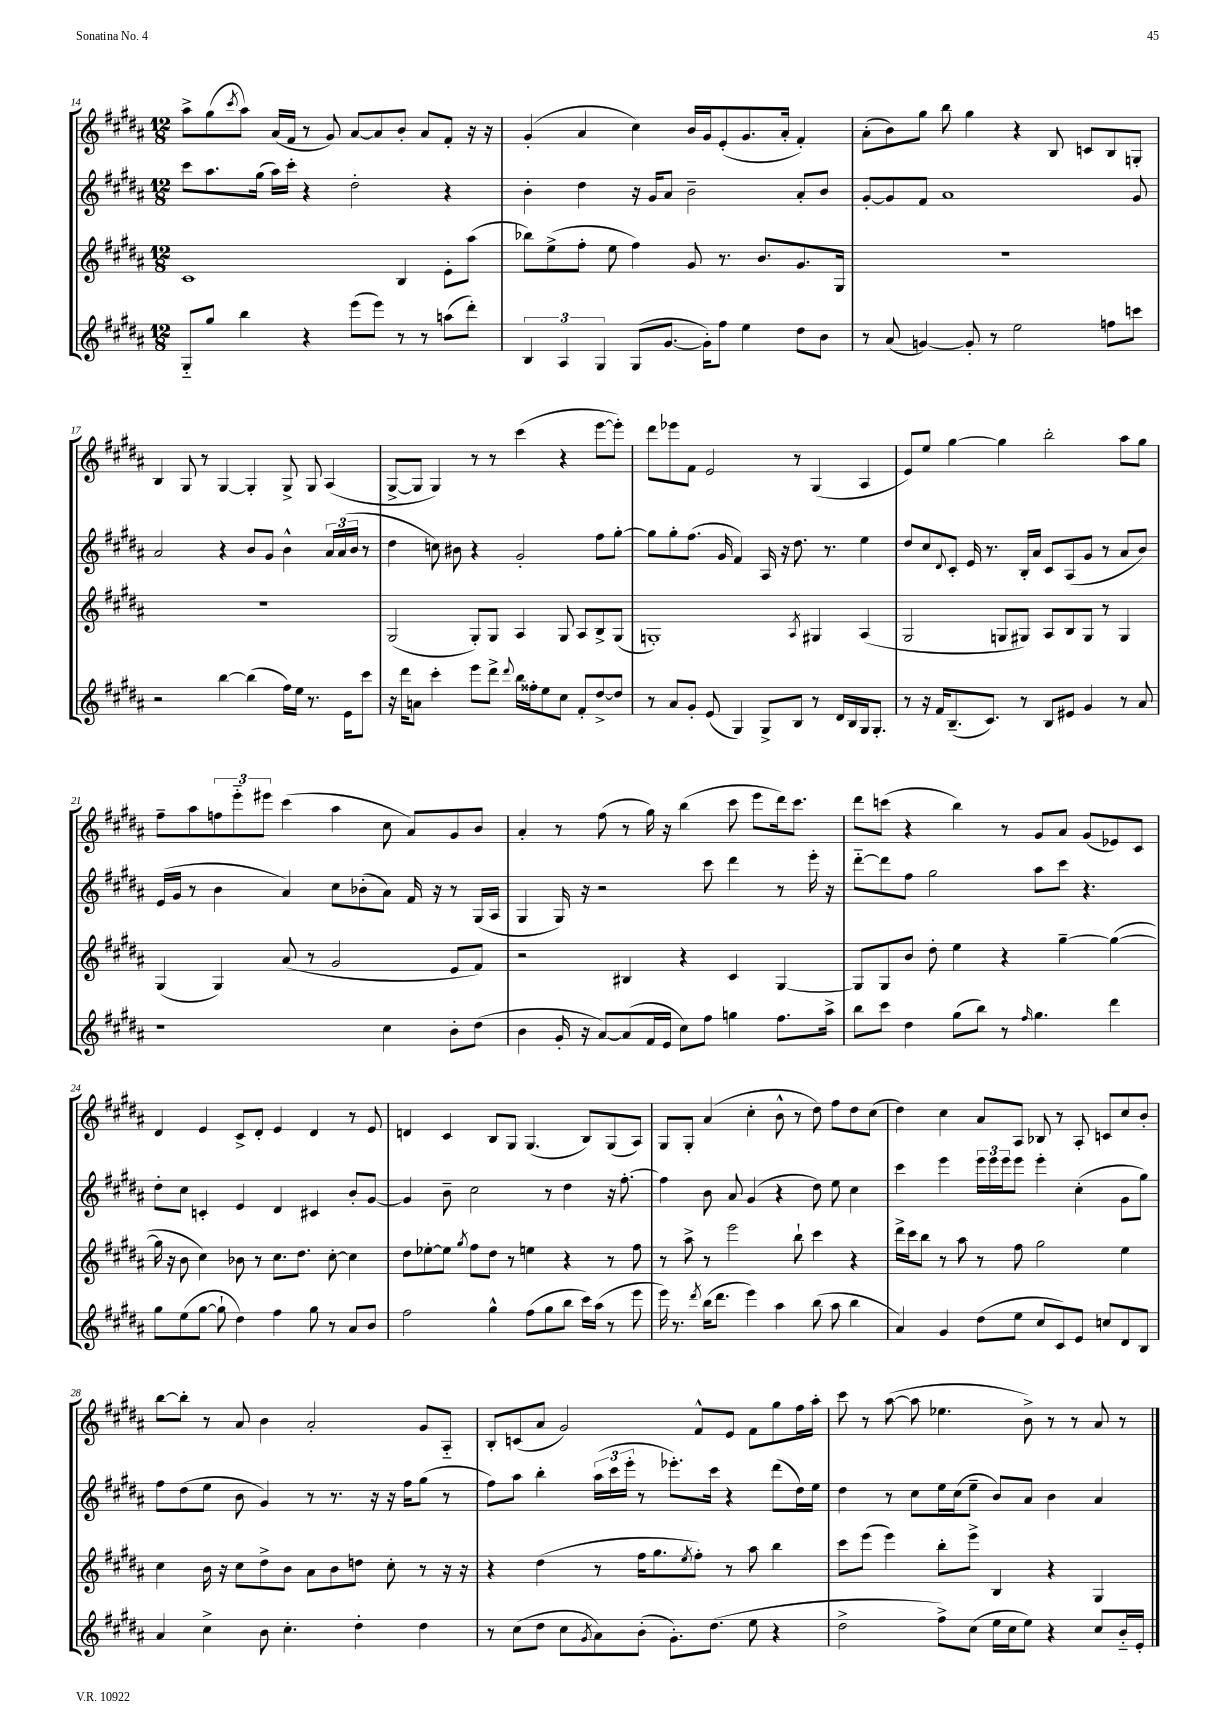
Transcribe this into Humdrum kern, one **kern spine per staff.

**kern	**kern	**kern	**kern
*staff4	*staff3	*staff2	*staff1
*clefG2	*clefG2	*clefG2	*clefG2
*k[f#c#g#d#a#]	*k[f#c#g#d#a#]	*k[f#c#g#d#a#]	*k[f#c#g#d#a#]
*M12/8	*M12/8	*M12/8	*M12/8
8G#'~	1c#	8ccc#	8aa#^
8gg#	.	8.aa#	(8gg#
.	.	.	8qccc#
4bb	.	.	8aa#)
.	.	(16gg#	.
.	.	16aa#)	(16a#
.	.	16ccc#'	16f#
4r	.	4r	8r
.	.	.	8g#)
(8eee	.	2dd#'	[8a#
8eee)	.	.	8a#]
8r	4B	.	8b'
8r	.	.	8a#
(8aa	8e'	4r	8f#'
8ddd#')	(8aa#	.	16r
.	.	.	16r
=	=	=	=
6B	8bb-)	4b'	(4g#'
.	(8ee^	.	.
6A#	.	.	.
.	8ff#'	4dd#	4a#
6G#	.	.	.
.	8ee	.	.
(8G#	4ff#)	16r	4cc#)
.	.	16g#	.
[8.g#	.	8a#	.
.	8g#	2b~	16b
16g#'])	.	.	16g#
8ff#	8.r	.	(8e'
4ee	.	.	8.g#
.	8.b	.	.
.	.	.	16a#'
8dd#	8.g#	8a#'	4f#')
8b	.	8b	.
.	16G#	.	.
=	=	=	=
8r	1.r	[8g#'	(8a#'
(8a#	.	8g#]	8b)
[4g)	.	8f#	8gg#
.	.	1a#	8bb
8g']	.	.	4gg#
8r	.	.	.
2ee	.	.	4r
.	.	.	8B
.	.	.	8c
8ff	.	.	8B
8ccc	.	8g#	8G'
=	=	=	=
2r	1.r	2a#	4B
.	.	.	8G#
.	.	.	8r
[4bb	.	4r	[4G#
(4bb]	.	8b	4G#']
.	.	8g#	.
16ff#)	.	4b^^	8G#^
16ee	.	.	.
8.r	.	.	8G#
.	.	24a#	(4A#
.	.	(24a#	.
16e	.	.	.
.	.	24b	.
8ccc#	.	8r	.
=	=	=	=
16r	(2G#	4dd#	[8G#^
16ddd#	.	.	.
8a	.	.	8G#]
4ccc#'	.	8cc)	4G#)
.	.	8b#	.
8eee	8G#')	4r	8r
8ddd#^	8G#	.	8r
8qqddd#	.	.	.
16bb	4A#	2g#'	(4ccc#
16ff##'	.	.	.
8ee	.	.	.
8cc#	8G#	.	4r
8f#'	8A#	.	.
[8dd#^	8B^	8ff#	[8eee
8dd#]	(8G#	[8gg#'	8eee'])
=	=	=	=
8r	1G')	8gg#]	8ddd#
8a#	.	8gg#'	8eee-
8g#'	.	(8.ff#	8f#
(8e	.	.	2e
.	.	16g#	.
4G#)	.	4f#)	.
8G#^	.	16A#	.
.	.	16r	.
8B	.	8.dd#	8r
.	8qA#	.	.
8r	4G#	.	(4G#
.	.	8.r	.
16d#	.	.	.
16B	.	.	.
16G#	(4A#	4ee	4A#
8.G#'	.	.	.
=	=	=	=
8r	2G#	8dd#	8e)
16r	.	8cc#	8ee
16f#	.	.	.
.	.	8qqd#	.
(8.B~	.	8c#'	[4gg#
.	.	16e	.
8.c#)	.	8.r	.
.	8G	.	4gg#]
8r	8G#)	16B'	.
.	.	16a#	.
8B	8A#	8c#	2bb'
8e#	8B	(8A#	.
4g#	8G#	8g#	.
.	8r	8r	.
8r	4G#	8a#	8aa#
8a#	.	8b)	8gg#
=	=	=	=
1r	(4G#	(16e	8ff#~
.	.	16g#	.
.	.	8r	8aa#
.	4G#)	4b	12ff
.	.	.	12eee'~
.	.	.	12eee#
.	(8a#	4a#)	(4ccc#
.	8r	.	.
.	2g#	8cc#	4aa#
.	.	(8b-'	.
4cc#	.	8a#)	8cc#
.	.	16f#	8a#)
.	.	16r	.
8b'	8e	8r	8g#
(8dd#	8f#)	(16G#	8b
.	.	16A#	.
=	=	=	=
4b	2r	4G#	4a#'
16g#'	.	16G#)	8r
16r	.	16r	.
[8a#)	.	2r	(8ff#
(8a#]	4B#	.	8r
16f#	.	.	16gg#)
16e	.	.	16r
8cc#)	4r	.	(4bb
8ff#	.	8ccc#	.
4gg	4c#	4ddd#	8ccc#
.	.	.	8eee
8.ff#	[4G#	8r	16ddd#)
.	.	.	8.ccc#
.	.	16eee'	.
16aa#^	.	16r	.
=	=	=	=
8bb	8G#]	[8ddd#'~	8ddd#
8ccc#	8G#	8ddd#]	(8ccc
4dd#	8b	8ff#	4r
.	8dd#'	2gg#	.
(8gg#	4ee	.	4bb)
8bb)	.	.	.
8r	4r	.	8r
16qqff#	.	.	.
4.gg#	.	8aa#	8g#
.	[4gg#~	8ccc#	8a#
.	.	4.r	(8g#
4ddd#	(4gg#_	.	8e-)
.	.	.	8c#
=	=	=	=
8gg#	16gg#]	8dd#'	4d#
.	16r	.	.
(8ee	8b	8cc#	.
[8gg#	4cc#)	4c'	4e
8gg#`]	.	.	.
4dd#)	8b-	4e	8c#^
.	8r	.	8d#'
4ff#	8.cc#	4d#	4e
.	8.dd#	.	.
8gg#	.	4c#	4d#
8r	[8cc#'	.	.
8a#	4cc#]	8b'	8r
8b	.	[8g#	8e
=	=	=	=
2ff#	8dd#	4g#]	4d
.	[8ee-'	.	.
.	8ee-]	8b~	4c#
.	8qgg#	.	.
.	8ff#	2cc#	.
4gg#^^	8dd#	.	8B
.	8r	.	8G#
(8ff#	4ee	.	(4.G#
8gg#	.	8r	.
8bb	4r	4dd#	.
16ccc#)	.	.	8B)
(16aa#	.	.	.
8r	8r	16r	(8G#
.	.	[8.ff#'	.
8eee	8ff#	.	8A#)
=	=	=	=
16eee)	8r	4ff#]	8G#
8.r	.	.	.
.	8aa#^	.	8G#'
8qddd#	.	.	.
(16bb	8r	8b	(4a#
8.ddd#	.	.	.
.	2eee	8a#	.
4eee)	.	(4g#	4cc#'
4aa#	.	4r	8b^^
.	8bb`	.	8r
(8bb	4ccc#	8dd#)	8dd#)
8aa#	.	8ee	8ff#
4bb	4r	4cc#	8dd#
.	.	.	(8cc#
=	=	=	=
4a#)	16ddd#^	4ccc#	4dd#)
.	16ccc#	.	.
.	8bb	.	.
4g#	8r	4eee	4cc#
.	8aa#	.	.
(8dd#	8r	24eee	8a#
.	.	24eee	.
.	.	24eee	.
8ee	8ff#	8eee	8A#
8cc#	2gg#	4eee'	8B-
8c#)	.	.	8r
8e	.	(4cc#'	8A#'
8cc	.	.	8c
8d#	4ee	8g#	8cc#
8B	.	8gg#)	8b'
=	=	=	=
4a#	4cc#	8ff#	[8bb
.	.	(8dd#	8bb']
4cc#^	16b	8ee	8r
.	16r	.	.
.	8cc#	8b	8a#
8b	8dd#^	4g#)	4b
4.cc#'	8b	.	.
.	8a#	8r	2a#'
.	8b	8.r	.
4dd#'	8dd	.	.
.	.	16r	.
.	8cc#'	16r	.
.	.	16ff#	.
4dd#	8r	(8gg#	8g#
.	16r	8r	8A#'~
.	16r	.	.
=	=	=	=
8r	4r	8ff#)	8B'
(8cc#	.	8aa#	(8c
8dd#	(4dd#	4bb'	8a#
8cc#	.	.	2g#)
8qg#	.	.	.
8a#)	8r	(24aa#	.
.	.	24ccc#	.
.	.	24eee'	.
(8b'	16ff#	8r	.
.	8.gg#	.	.
8.g#')	.	8.eee-')	.
.	8qee	.	.
.	8ff#')	.	8f#^^
(8.dd#	.	16ccc#	.
.	8r	4r	8e
8ee	8aa#	.	8f#
4r	4bb	(8ddd#	8gg#
.	.	16dd#)	16ff#
.	.	16ee	16aa#'
=	=	=	=
2dd#^	8ccc#	4dd#	8ccc#
.	(8eee	.	8r
.	4eee)	8r	([8aa#
.	.	8cc#	8aa#]
8ff#^)	8bb'	16ee	4.ee-
.	.	(16cc#	.
(8cc#	8eee^	8ee~	.
16ee	4B	8b)	.
16cc#	.	.	.
8ee)	.	8a#	8b^)
4r	4r	4b	8r
.	.	.	8r
8cc#	4G#	4a#	8a#
16b'~	.	.	8r
16e'	.	.	.
==	==	==	==
*-	*-	*-	*-
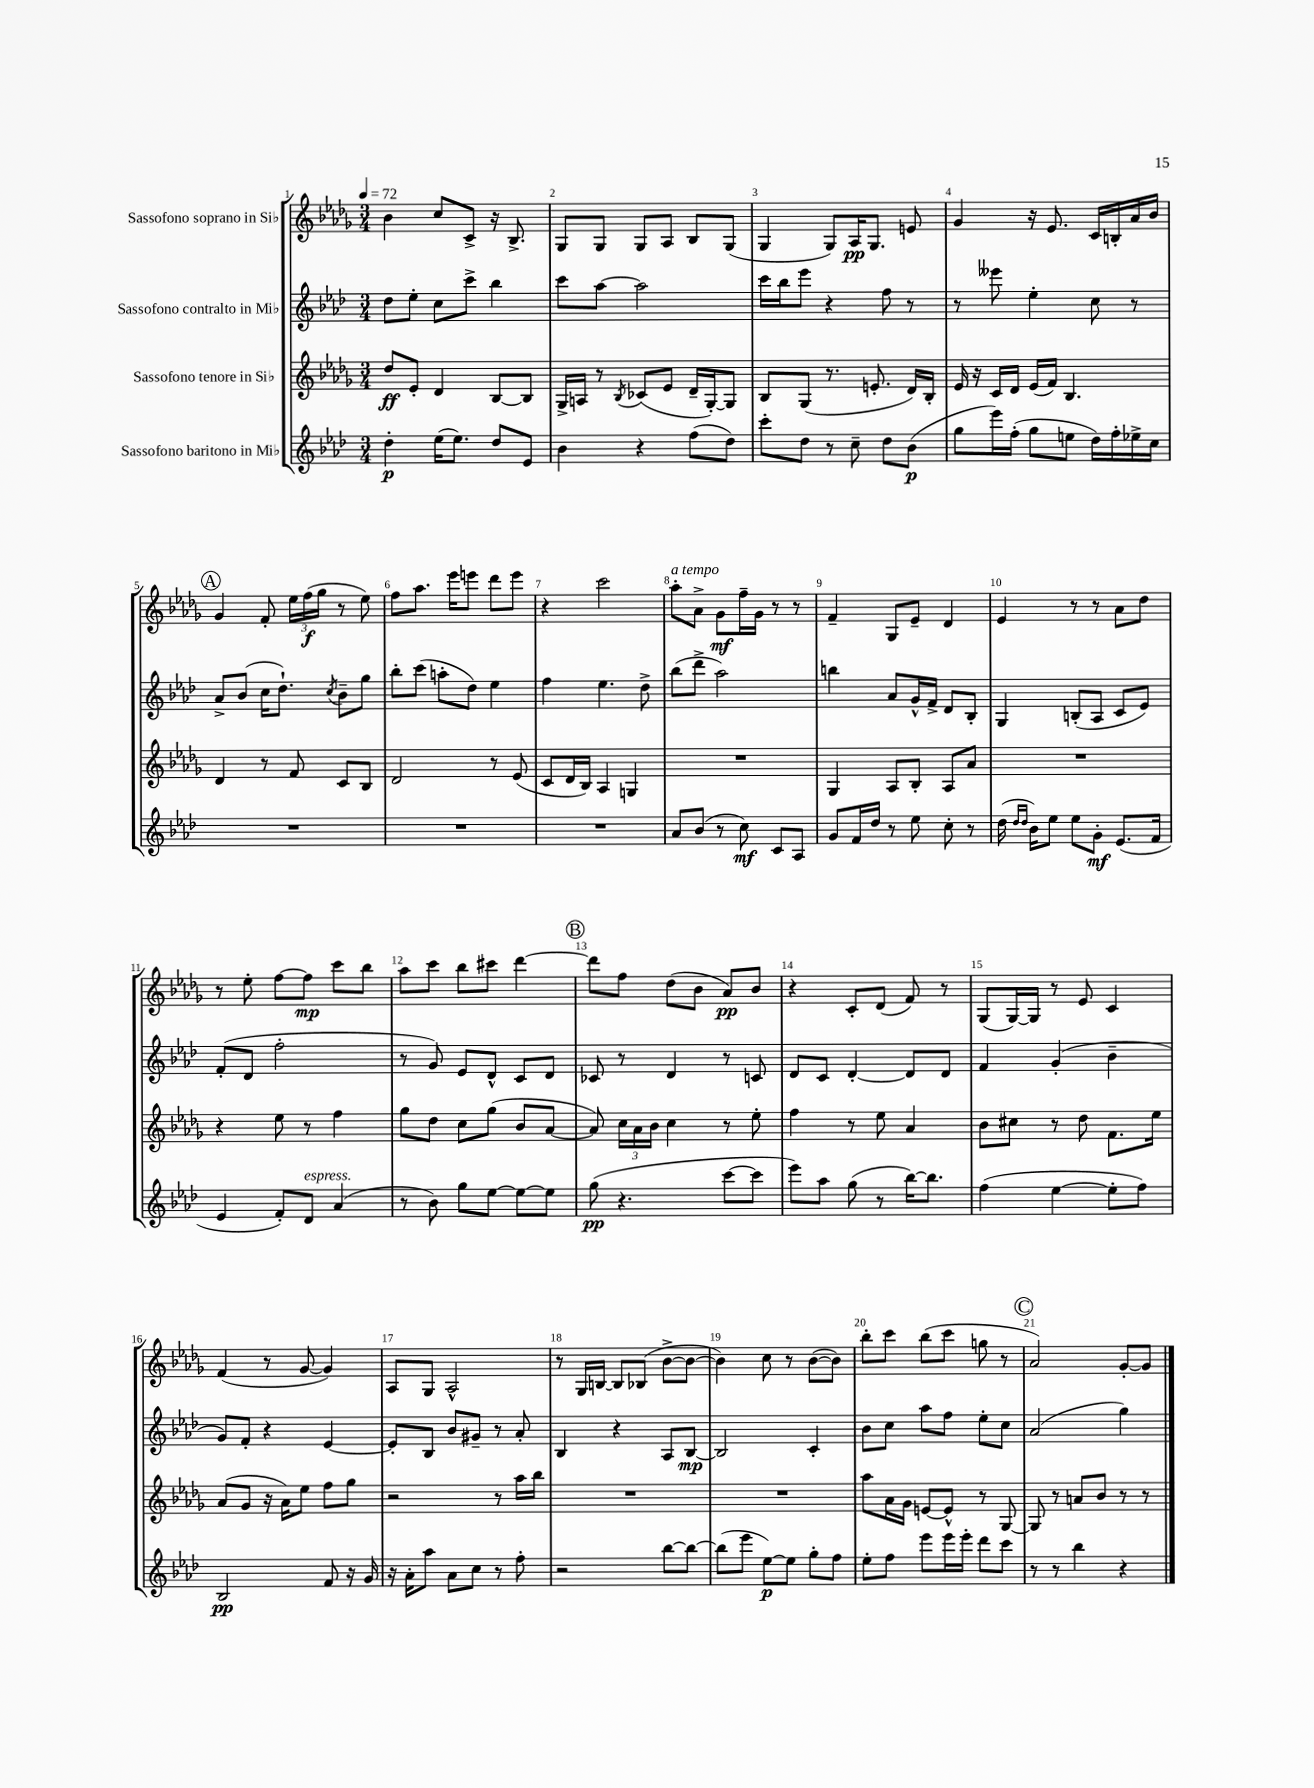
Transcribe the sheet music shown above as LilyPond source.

<<
\new StaffGroup <<
\new Staff = "s0" \with { instrumentName = "Sassofono soprano in Sib" } {
    \clef treble \key des \major \numericTimeSignature \time 3/4 \tempo 4 = 72
    \autoBeamOff bes'4 c''8[ c'8]-> r16 bes8.-> |
    ges8[ ges8] ges8[ aes8] bes8[ ges8]( |
    ges4 ges8[) aes16\pp ges8.] e'8 |
    ges'4 r16 ees'8. c'16[ b16-. aes'16 bes'16] |
    \mark \markup { \circle "A" } ges'4 f'8-. \tuplet 3/2 { ees''16[ f''16\f( ges''16] } r8 ees''8) |
    f''8[ aes''8.] ees'''16[ e'''8] des'''8[ e'''8] |
    r4 c'''2 |
    aes''8[-.^\markup { \italic "a tempo" } aes'8]-> ges'8[\mf f''16-- ges'16] r8 r8 |
    f'4-- ges8[ ees'8]-- des'4 |
    ees'4 r8 r8 aes'8[ des''8] |
    r8 ees''8-. f''8[~ f''8]\mp c'''8[ bes''8] |
    aes''8[ c'''8] bes''8[ cis'''8] des'''4~ |
    \mark \markup { \circle "B" } des'''8[ f''8] des''8[( bes'8] aes'8[\pp) bes'8] |
    r4 c'8[-. des'8]( f'8) r8 |
    ges8[( ges16~) ges16] r8 ees'8 c'4 |
    f'4( r8 ges'8~ ges'4) |
    aes8[ ges8] aes2-^ |
    r8 ges16[ b16]~ b8[ bes8]( bes'8[~-> bes'8]~ |
    bes'4) c''8 r8 bes'8[~( bes'8]) |
    bes''8[-. c'''8] bes''8[( c'''8] g''8 r8 |
    \mark \markup { \circle "C" } aes'2) ges'8[~-. ges'8] \bar "|." |
}
\new Staff = "s1" \with { instrumentName = "Sassofono contralto in Mib" } {
    \clef treble \key aes \major \numericTimeSignature \time 3/4
    \autoBeamOff des''8[ ees''8]-. c''8[ c'''8]-> bes''4 |
    c'''8[ aes''8]~ aes''2 |
    c'''16[ bes''16 ees'''8] r4 f''8 r8 |
    r8 eeses'''8 ees''4-. c''8 r8 |
    \mark \markup { \circle "A" } aes'8[-> bes'8]( c''16[ des''8.]-!) \acciaccatura { c''8 } bes'8[-- g''8] |
    bes''8[-. c'''8]( a''8[-. des''8]) ees''4 |
    f''4 ees''4. des''8-> |
    bes''8[( des'''8]-> aes''2) |
    b''4 aes'8[ g'16-^ f'16]-> des'8[ bes8]-. |
    g4 b8[-.( aes8] c'8[ ees'8]) |
    f'8[-.( des'8] f''2-. |
    r8 g'8) ees'8[ des'8]-^ c'8[ des'8] |
    \mark \markup { \circle "B" } ces'8 r8 des'4 r8 c'8 |
    des'8[ c'8] des'4~-. des'8[ des'8] |
    f'4 g'4-.( bes'4-- |
    g'8[) f'8]-. r4 ees'4~ |
    ees'8[-. bes8] bes'8[ gis'8]-- r8 aes'8-. |
    bes4 r4 aes8[ bes8]~\mp |
    bes2 c'4-. |
    bes'8[ c''8] aes''8[ f''8] ees''8[-. c''8] |
    \mark \markup { \circle "C" } aes'2( g''4) \bar "|." |
}
\new Staff = "s2" \with { instrumentName = "Sassofono tenore in Sib" } {
    \clef treble \key des \major \numericTimeSignature \time 3/4
    \autoBeamOff des''8[\ff ees'8]-. des'4 bes8[~ bes8] |
    ges16[-> a16] r8 \acciaccatura { bes8 } ces'8[( ees'8] des'16[-- ges16~-.) ges8] |
    bes8[ ges8]( r8. e'8.-. des'16[) bes16]-. |
    ees'16 r16 c'16[ des'16] ees'16[( f'16]) bes4. |
    \mark \markup { \circle "A" } des'4 r8 f'8 c'8[ bes8] |
    des'2 r8 ees'8( |
    c'8[ des'16 bes16]) aes4 g4 |
    R2. |
    ges4 aes8[ bes8]-. aes8[ aes'8] |
    R2. |
    r4 ees''8 r8 f''4 |
    ges''8[ des''8] c''8[ ges''8]( bes'8[ aes'8]~ |
    \mark \markup { \circle "B" } aes'8) \tuplet 3/2 { c''16[ aes'16 bes'16] } c''4 r8 ees''8-. |
    f''4 r8 ees''8 aes'4 |
    bes'8[ cis''8] r8 des''8 f'8.[ ees''16] |
    aes'8[( ges'8] r16 aes'16[) ees''8] f''8[ ges''8] |
    r2 r8 aes''16[ bes''16] |
    R2. |
    R2. |
    aes''8[ aes'16 ges'16] e'8[~ e'8]-^ r8 ges8~ |
    \mark \markup { \circle "C" } ges8 r8 a'8[ bes'8] r8 r8 \bar "|." |
}
\new Staff = "s3" \with { instrumentName = "Sassofono baritono in Mib" } {
    \clef treble \key aes \major \numericTimeSignature \time 3/4
    \autoBeamOff des''4-.\p ees''16[( ees''8.]) des''8[ ees'8] |
    bes'4 r4 f''8[( des''8]) |
    c'''8[-. des''8] r8 c''8-- des''8[ bes'8]\p( |
    g''8[ ees'''16) f''16]-.( g''8[ e''8] des''16[) f''16-. ees''16-> c''16] |
    \mark \markup { \circle "A" } R2. |
    R2. |
    R2. |
    aes'8[ bes'8]( r8 c''8\mf) c'8[ aes8] |
    g'8[ f'16 des''16] r8 ees''8 c''8-. r8 |
    des''16( \grace { des''16[ des''16] } bes'16[) ees''8] ees''8[ g'8]-.\mf ees'8.[( f'16] |
    ees'4 f'8[-.) des'8]^\markup { \italic "espress." } aes'4( |
    r8 bes'8) g''8[ ees''8]~ ees''8[~ ees''8] |
    \mark \markup { \circle "B" } g''8\pp( r4. c'''8[~ c'''8] |
    ees'''8[) aes''8] g''8( r8 bes''16[~) bes''8.] |
    f''4( ees''4~ ees''8[-. f''8]) |
    bes2\pp f'8 r16 g'16 |
    r16 aes'16[-. aes''8] aes'8[ c''8] r8 f''8-. |
    r2 bes''8[~ bes''8]~ |
    bes''8[( ees'''8] ees''8[~\p) ees''8] g''8[-. f''8] |
    ees''8[-. f''8] ees'''8[ ees'''16 ees'''16]-. des'''8[ c'''8] |
    \mark \markup { \circle "C" } r8 r8 bes''4 r4 \bar "|." |
}
>>
>>
\layout { \context { \Score \override BarNumber.break-visibility = ##(#f #t #t) barNumberVisibility = #all-bar-numbers-visible } }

+++

:: Task instructions ::
How many lines in the items above contain the string "major", counting case? Give only the number.

:: Solution for this task ::
4